EXERCISE → Find "(292, 241) = (297, 360): white" in the material below, then copy that line and every subsequent line to the end, exactly.

DATA RECORDS →

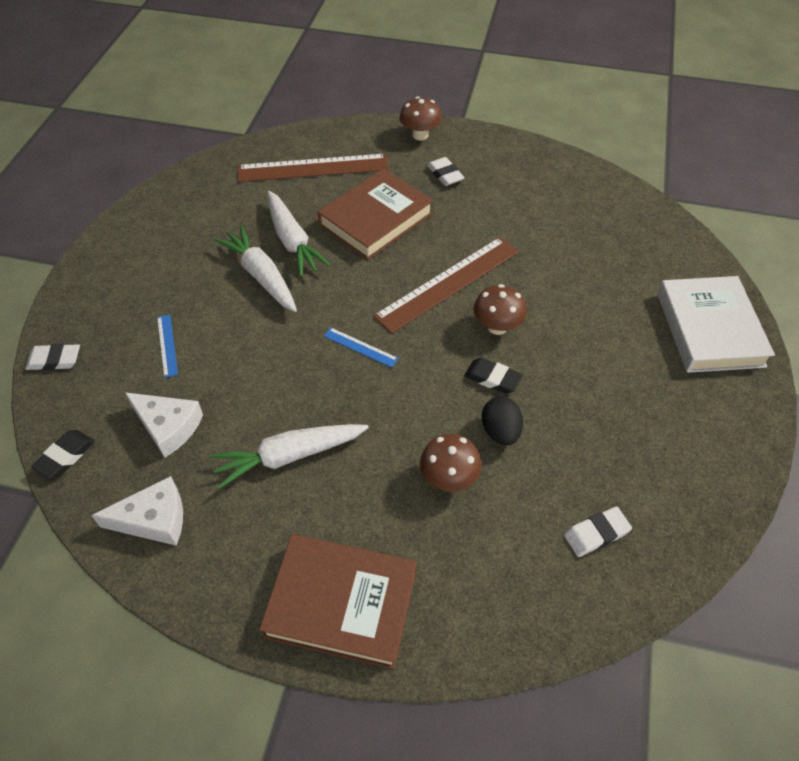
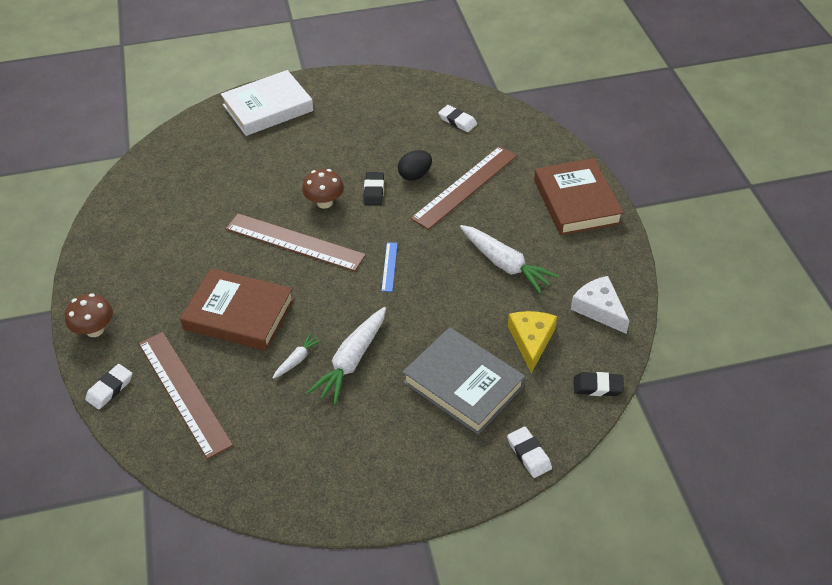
camera: 115 degrees left, 5 degrees down
(167, 345) = (463, 384): blue ruler -> grey book
(168, 426) = (531, 341): white cheese -> yellow cheese
(292, 241) = (297, 360): white carrot -> white carrot, size x0.51
(445, 174) = (153, 290): white eraser -> white eraser (110, 389)
(449, 478) = (465, 186): brown mushroom -> brown ruler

RESPONSE FOR THIS EXERCISE →
(292, 241) = (297, 360): white carrot -> white carrot, size x0.51
(445, 174) = (153, 290): white eraser -> white eraser (110, 389)
(449, 478) = (465, 186): brown mushroom -> brown ruler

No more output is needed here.